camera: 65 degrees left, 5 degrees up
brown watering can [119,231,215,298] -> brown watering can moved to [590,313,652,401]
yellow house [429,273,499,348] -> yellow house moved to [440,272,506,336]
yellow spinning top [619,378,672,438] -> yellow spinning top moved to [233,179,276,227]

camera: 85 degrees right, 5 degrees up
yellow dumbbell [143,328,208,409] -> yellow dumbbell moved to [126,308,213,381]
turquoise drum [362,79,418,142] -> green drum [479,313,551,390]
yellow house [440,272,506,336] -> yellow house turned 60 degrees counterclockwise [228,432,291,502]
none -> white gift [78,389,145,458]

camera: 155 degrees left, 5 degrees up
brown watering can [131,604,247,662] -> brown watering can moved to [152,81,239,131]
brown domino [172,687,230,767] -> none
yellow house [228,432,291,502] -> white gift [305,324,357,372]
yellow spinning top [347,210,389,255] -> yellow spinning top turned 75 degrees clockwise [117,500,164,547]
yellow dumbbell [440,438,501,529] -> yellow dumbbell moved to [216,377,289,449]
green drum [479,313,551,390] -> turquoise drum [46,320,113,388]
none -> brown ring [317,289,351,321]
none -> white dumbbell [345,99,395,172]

__What to work on__:
Lines holding the word "house" are the answer; copy every one from the records above.

__Exercise answer__:
yellow house [429,273,499,348] -> yellow house moved to [440,272,506,336]
yellow house [440,272,506,336] -> yellow house turned 60 degrees counterclockwise [228,432,291,502]
yellow house [228,432,291,502] -> white gift [305,324,357,372]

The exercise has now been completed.